**WORK TO BE COMPLETED:** Only the number is wanted: how many lines of the data contain "left"?

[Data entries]
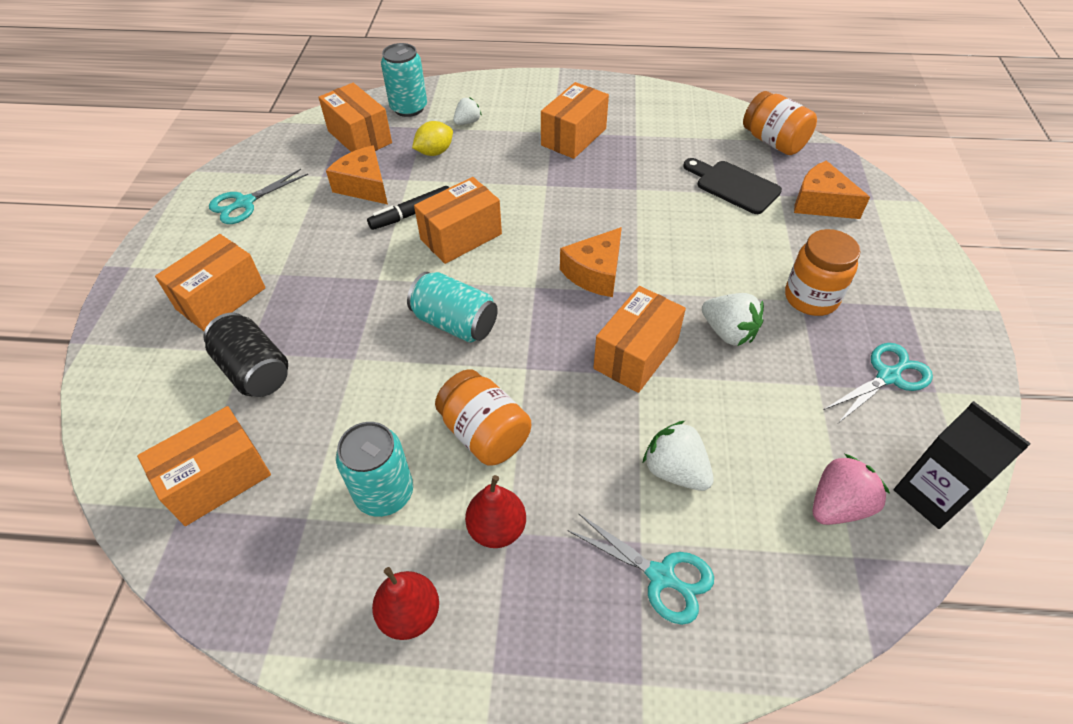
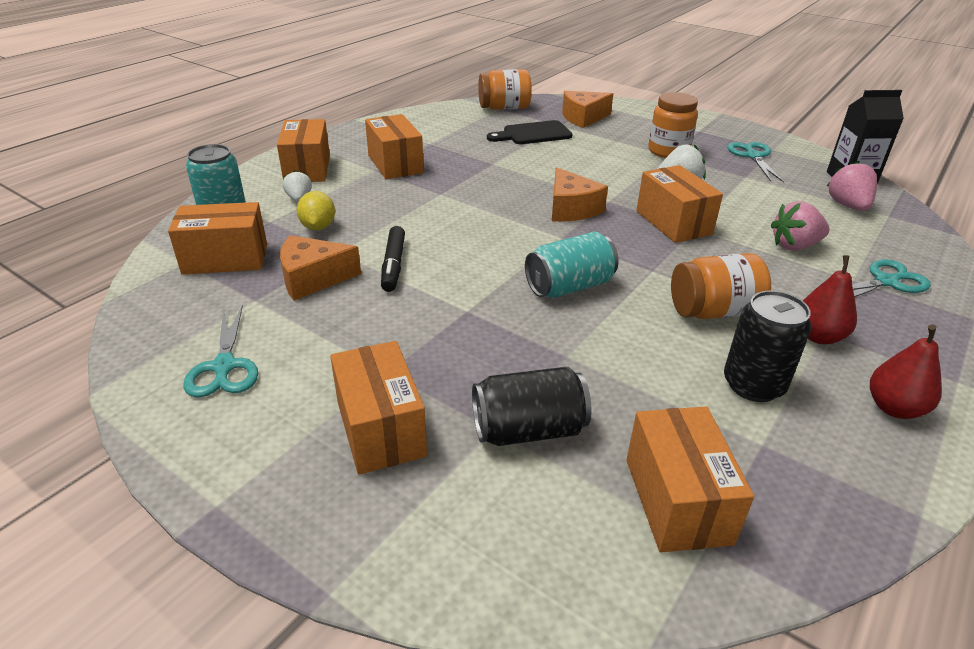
camera: 60 degrees left, 15 degrees down
(384, 493) = (753, 385): turquoise can -> black can
(461, 237) = (458, 250): orange box -> orange box (307, 169)
(675, 470) = (794, 246): white strawberry -> pink strawberry

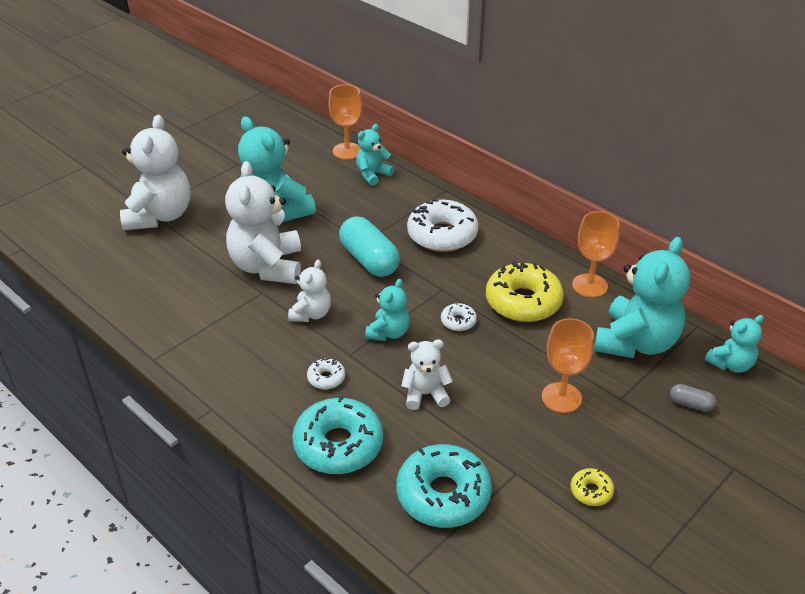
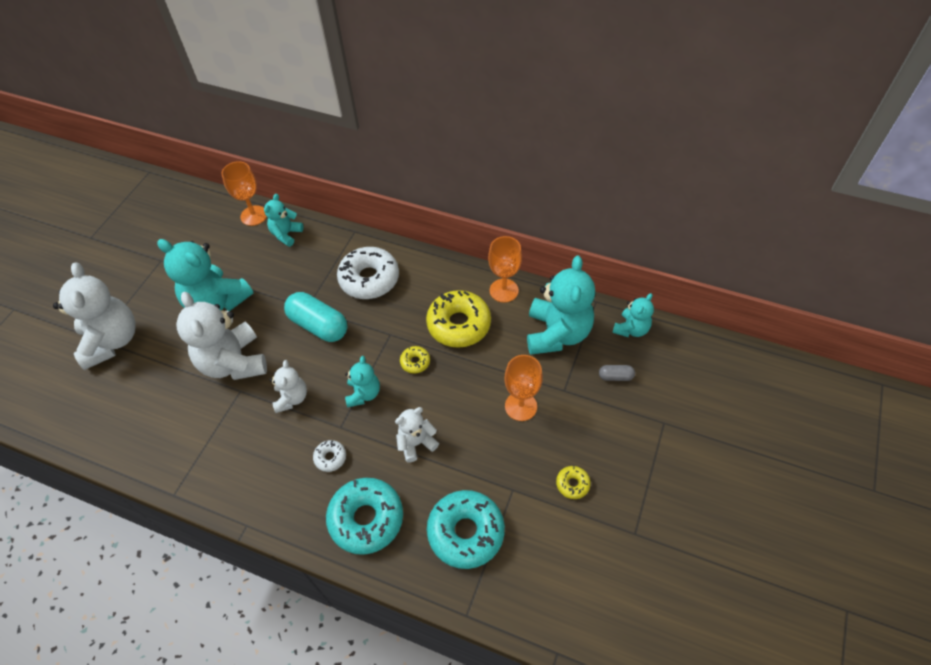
camera: 20 degrees left, 15 degrees up
(458, 321) = (415, 362): white donut -> yellow donut

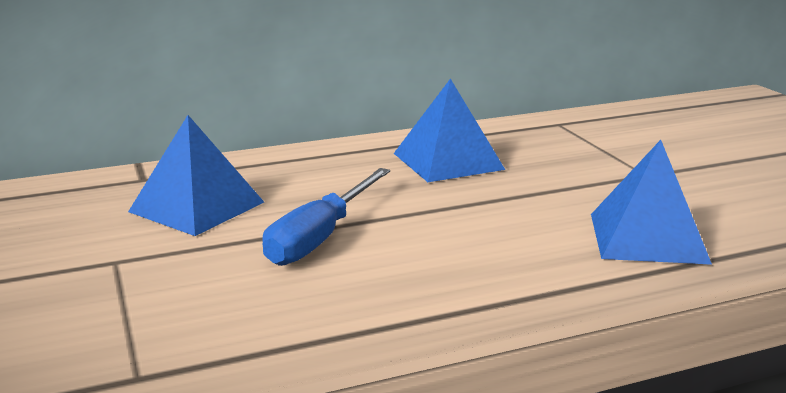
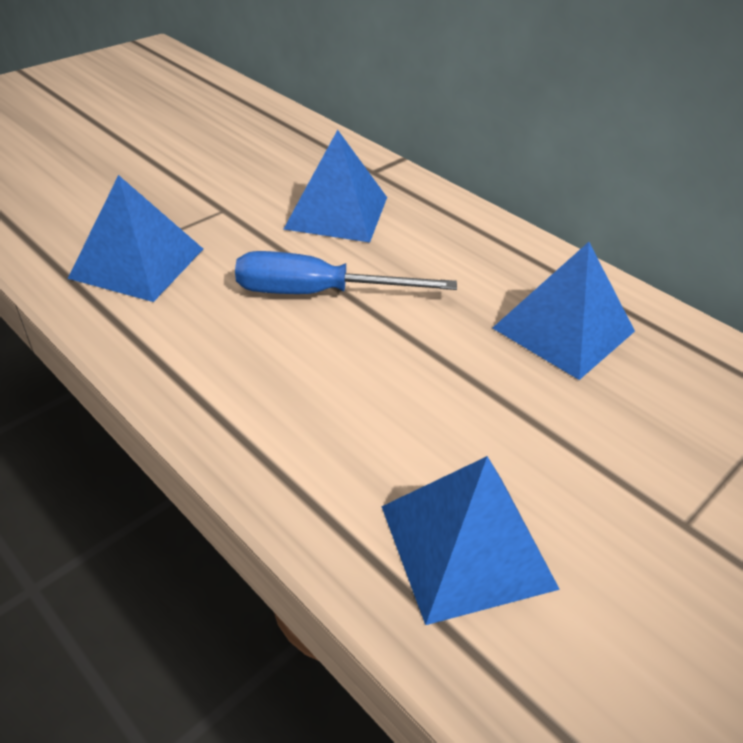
camera: 65 degrees right, 20 degrees up
(166, 325) = (137, 263): none -> blue pyramid

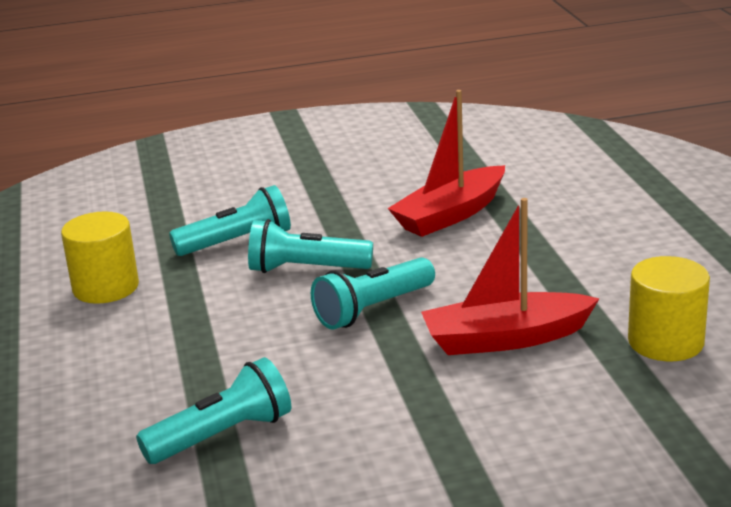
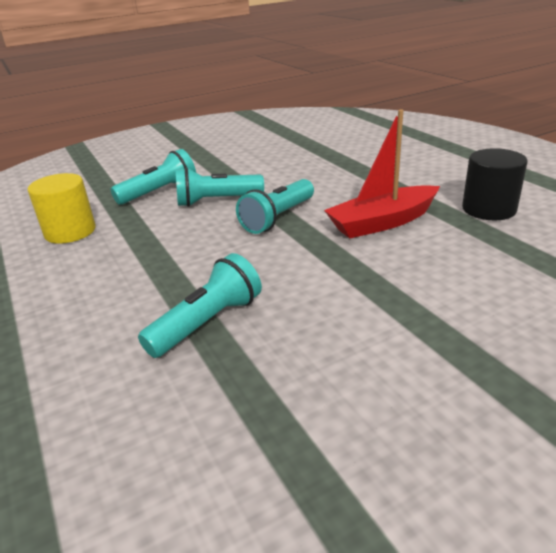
camera: 15 degrees left, 5 degrees up
(450, 215) = (296, 160): red boat -> none
(665, 342) = (489, 209): yellow cylinder -> black cylinder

**RESULT OF THIS TASK:** 3